== What to work on ==
Among the entries below, only the lines starting at the one with "(412, 326) = (414, 194): grey" and ending at the one with "(806, 246) = (312, 364): white", both included, are to be printed exactly.
[[ Data for review open ]]
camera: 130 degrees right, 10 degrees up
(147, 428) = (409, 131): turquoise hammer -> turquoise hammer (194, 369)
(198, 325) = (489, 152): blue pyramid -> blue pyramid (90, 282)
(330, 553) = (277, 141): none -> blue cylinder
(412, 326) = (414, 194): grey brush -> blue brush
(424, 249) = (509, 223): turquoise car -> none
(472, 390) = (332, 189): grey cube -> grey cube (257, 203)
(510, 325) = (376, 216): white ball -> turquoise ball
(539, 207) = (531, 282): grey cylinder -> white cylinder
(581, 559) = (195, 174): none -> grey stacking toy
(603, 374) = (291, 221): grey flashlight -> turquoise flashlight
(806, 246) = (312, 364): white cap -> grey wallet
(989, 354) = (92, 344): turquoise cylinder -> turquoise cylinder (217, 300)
[[ Data for review closed ]]
[[ Data for review open ]]
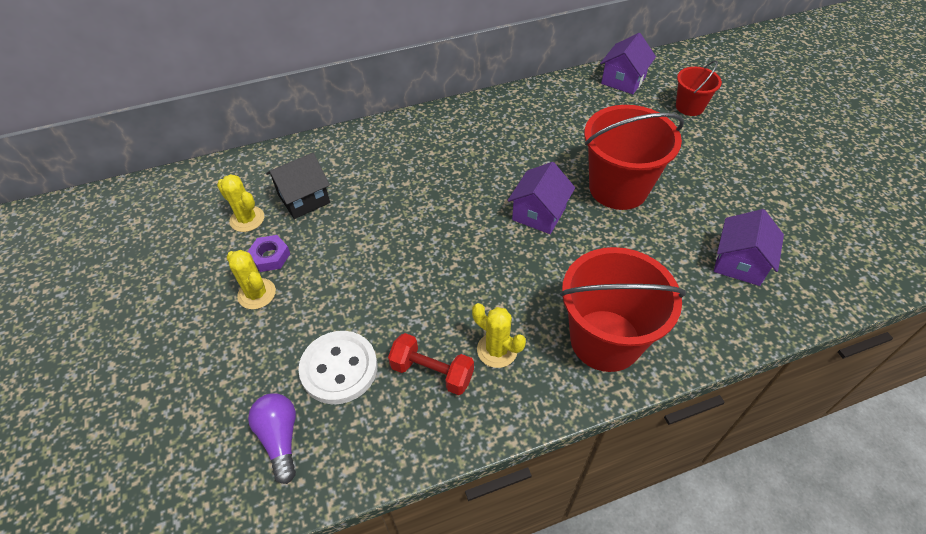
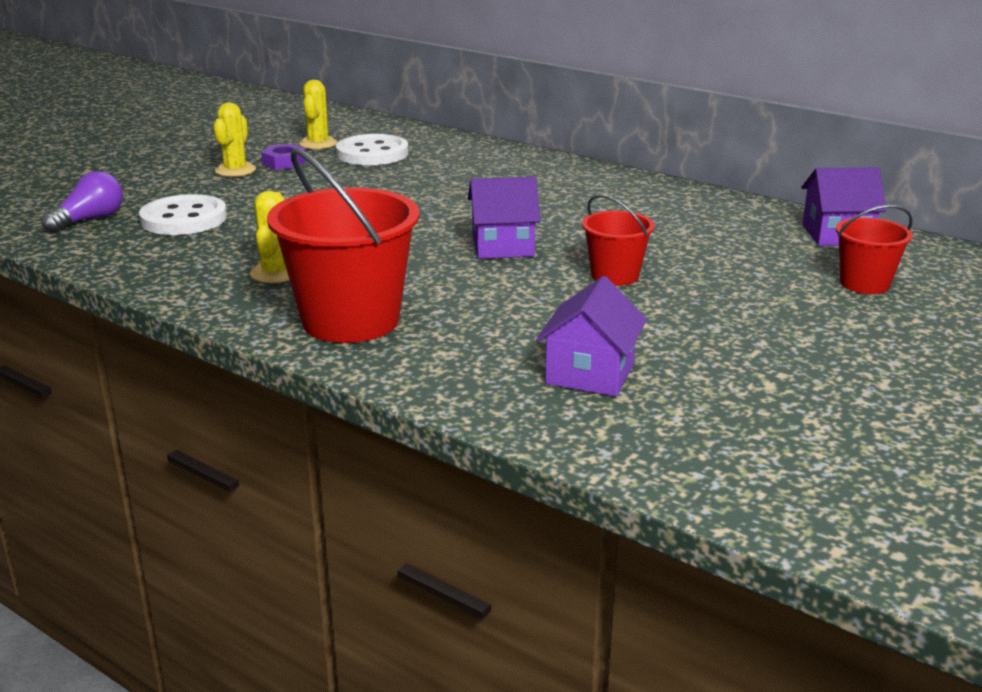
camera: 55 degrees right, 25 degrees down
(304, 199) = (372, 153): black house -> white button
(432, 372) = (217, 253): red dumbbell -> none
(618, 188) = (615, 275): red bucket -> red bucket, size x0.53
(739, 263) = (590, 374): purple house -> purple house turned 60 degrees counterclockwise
[[ Data for review closed ]]
== Output for this exercise ==
(412, 326) = (414, 194): grey brush -> blue brush
(424, 249) = (509, 223): turquoise car -> none
(472, 390) = (332, 189): grey cube -> grey cube (257, 203)
(510, 325) = (376, 216): white ball -> turquoise ball
(539, 207) = (531, 282): grey cylinder -> white cylinder
(581, 559) = (195, 174): none -> grey stacking toy
(603, 374) = (291, 221): grey flashlight -> turquoise flashlight
(806, 246) = (312, 364): white cap -> grey wallet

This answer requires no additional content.